# WHAT YOU ARE ASKED TO DO:
When you find the line with "U1: OR 74LS32" among the records below, reproduce it and each line after it exactly, ending with the line with "U8: NOT 74HC14".

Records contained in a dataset
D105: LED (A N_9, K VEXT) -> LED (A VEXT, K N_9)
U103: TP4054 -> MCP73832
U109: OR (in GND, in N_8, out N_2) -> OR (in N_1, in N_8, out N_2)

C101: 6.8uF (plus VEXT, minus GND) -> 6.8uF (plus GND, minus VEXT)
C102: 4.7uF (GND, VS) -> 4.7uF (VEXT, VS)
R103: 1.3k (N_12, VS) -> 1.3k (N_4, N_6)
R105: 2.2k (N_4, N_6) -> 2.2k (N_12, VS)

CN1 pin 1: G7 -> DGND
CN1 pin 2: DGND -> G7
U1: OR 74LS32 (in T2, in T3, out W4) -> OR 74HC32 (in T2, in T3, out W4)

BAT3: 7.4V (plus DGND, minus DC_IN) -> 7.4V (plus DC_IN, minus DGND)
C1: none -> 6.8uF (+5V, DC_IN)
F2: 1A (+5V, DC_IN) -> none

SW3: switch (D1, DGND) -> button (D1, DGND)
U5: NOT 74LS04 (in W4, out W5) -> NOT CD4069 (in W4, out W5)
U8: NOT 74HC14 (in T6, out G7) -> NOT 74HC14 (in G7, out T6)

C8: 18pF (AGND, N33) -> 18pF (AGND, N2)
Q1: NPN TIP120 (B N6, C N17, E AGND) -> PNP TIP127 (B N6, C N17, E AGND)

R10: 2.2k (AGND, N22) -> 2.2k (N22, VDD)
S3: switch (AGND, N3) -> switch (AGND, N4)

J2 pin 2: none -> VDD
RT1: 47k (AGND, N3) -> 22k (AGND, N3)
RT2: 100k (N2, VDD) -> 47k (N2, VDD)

# PROBLEM SOLUTION:
U1: OR 74LS32 (in T2, in T3, out W4) -> OR 74HC32 (in T2, in T3, out W4)

BAT3: 7.4V (plus DGND, minus DC_IN) -> 7.4V (plus DC_IN, minus DGND)
C1: none -> 6.8uF (+5V, DC_IN)
F2: 1A (+5V, DC_IN) -> none

SW3: switch (D1, DGND) -> button (D1, DGND)
U5: NOT 74LS04 (in W4, out W5) -> NOT CD4069 (in W4, out W5)
U8: NOT 74HC14 (in T6, out G7) -> NOT 74HC14 (in G7, out T6)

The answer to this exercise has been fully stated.